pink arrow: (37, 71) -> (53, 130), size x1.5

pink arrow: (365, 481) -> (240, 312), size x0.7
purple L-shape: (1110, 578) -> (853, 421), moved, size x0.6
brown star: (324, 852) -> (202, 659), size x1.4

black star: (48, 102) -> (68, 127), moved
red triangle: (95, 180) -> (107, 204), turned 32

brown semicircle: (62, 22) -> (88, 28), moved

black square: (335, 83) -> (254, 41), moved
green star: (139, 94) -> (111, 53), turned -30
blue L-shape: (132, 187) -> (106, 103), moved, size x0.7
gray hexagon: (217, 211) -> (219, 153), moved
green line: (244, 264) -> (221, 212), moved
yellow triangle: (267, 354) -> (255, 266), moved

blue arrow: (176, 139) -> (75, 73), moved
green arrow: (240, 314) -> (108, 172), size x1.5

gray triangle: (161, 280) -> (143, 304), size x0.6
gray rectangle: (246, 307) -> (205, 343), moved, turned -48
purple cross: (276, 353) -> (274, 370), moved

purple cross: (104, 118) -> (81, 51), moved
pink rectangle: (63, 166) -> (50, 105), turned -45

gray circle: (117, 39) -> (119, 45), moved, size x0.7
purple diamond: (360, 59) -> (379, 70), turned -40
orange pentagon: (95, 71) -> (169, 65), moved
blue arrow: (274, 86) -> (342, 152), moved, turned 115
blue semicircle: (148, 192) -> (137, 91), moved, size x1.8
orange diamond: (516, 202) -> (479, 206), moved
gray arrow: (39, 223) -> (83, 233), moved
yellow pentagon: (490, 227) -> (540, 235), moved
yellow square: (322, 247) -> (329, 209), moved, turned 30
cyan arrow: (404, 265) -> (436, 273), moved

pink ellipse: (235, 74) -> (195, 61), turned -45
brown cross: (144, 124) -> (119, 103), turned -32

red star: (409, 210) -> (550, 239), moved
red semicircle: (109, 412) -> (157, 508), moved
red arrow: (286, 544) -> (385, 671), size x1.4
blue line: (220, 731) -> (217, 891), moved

• [PROMPT]: Give back, word for word, only the lines above from the line holding "gray triangle: (161, 280)" to the line holding "blue semicircle: (148, 192)", both included.

• [SOLUTION]:
gray triangle: (161, 280) -> (143, 304), size x0.6
gray rectangle: (246, 307) -> (205, 343), moved, turned -48
purple cross: (276, 353) -> (274, 370), moved

purple cross: (104, 118) -> (81, 51), moved
pink rectangle: (63, 166) -> (50, 105), turned -45

gray circle: (117, 39) -> (119, 45), moved, size x0.7
purple diamond: (360, 59) -> (379, 70), turned -40
orange pentagon: (95, 71) -> (169, 65), moved
blue arrow: (274, 86) -> (342, 152), moved, turned 115
blue semicircle: (148, 192) -> (137, 91), moved, size x1.8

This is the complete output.